***** Dataset *****
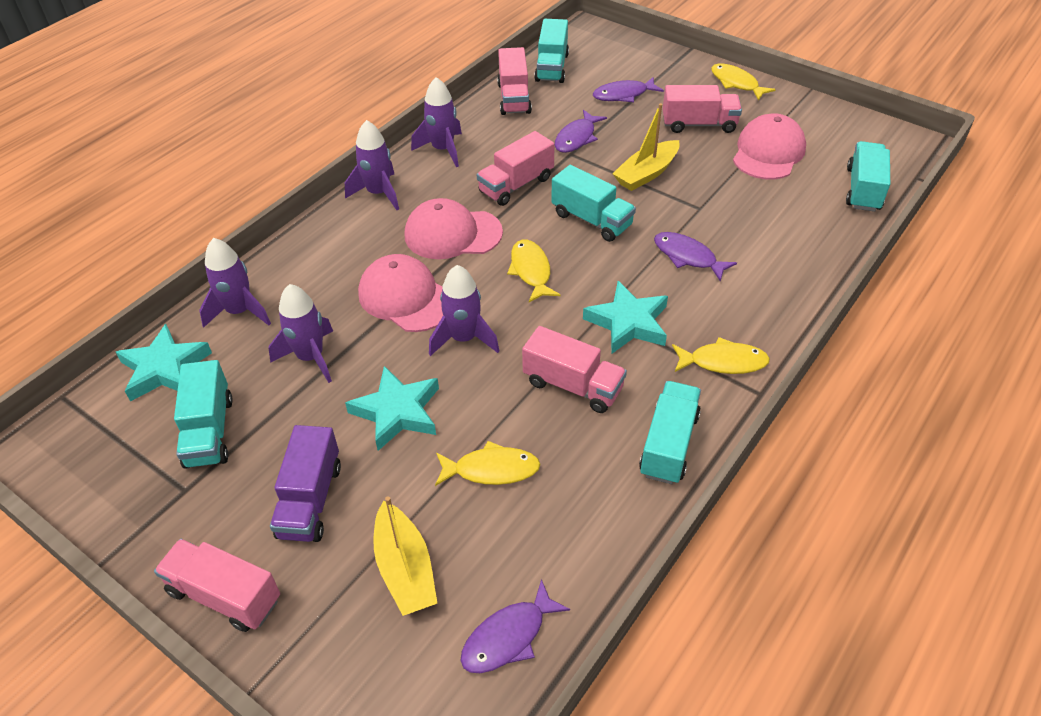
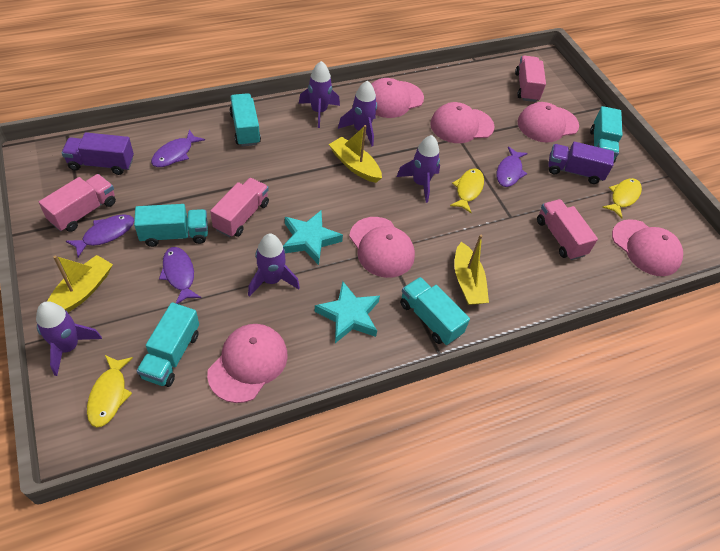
pink cap: 3 -> 6
pink truck: 5 -> 4
purple truck: 1 -> 2
turquoise star: 3 -> 2
yellow boat: 2 -> 3
yellow fish: 4 -> 3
*****
• [Your assignment]:
All the lines above are to be reproduced exactly, except the pictures.

• [Response]:
pink cap: 3 -> 6
pink truck: 5 -> 4
purple truck: 1 -> 2
turquoise star: 3 -> 2
yellow boat: 2 -> 3
yellow fish: 4 -> 3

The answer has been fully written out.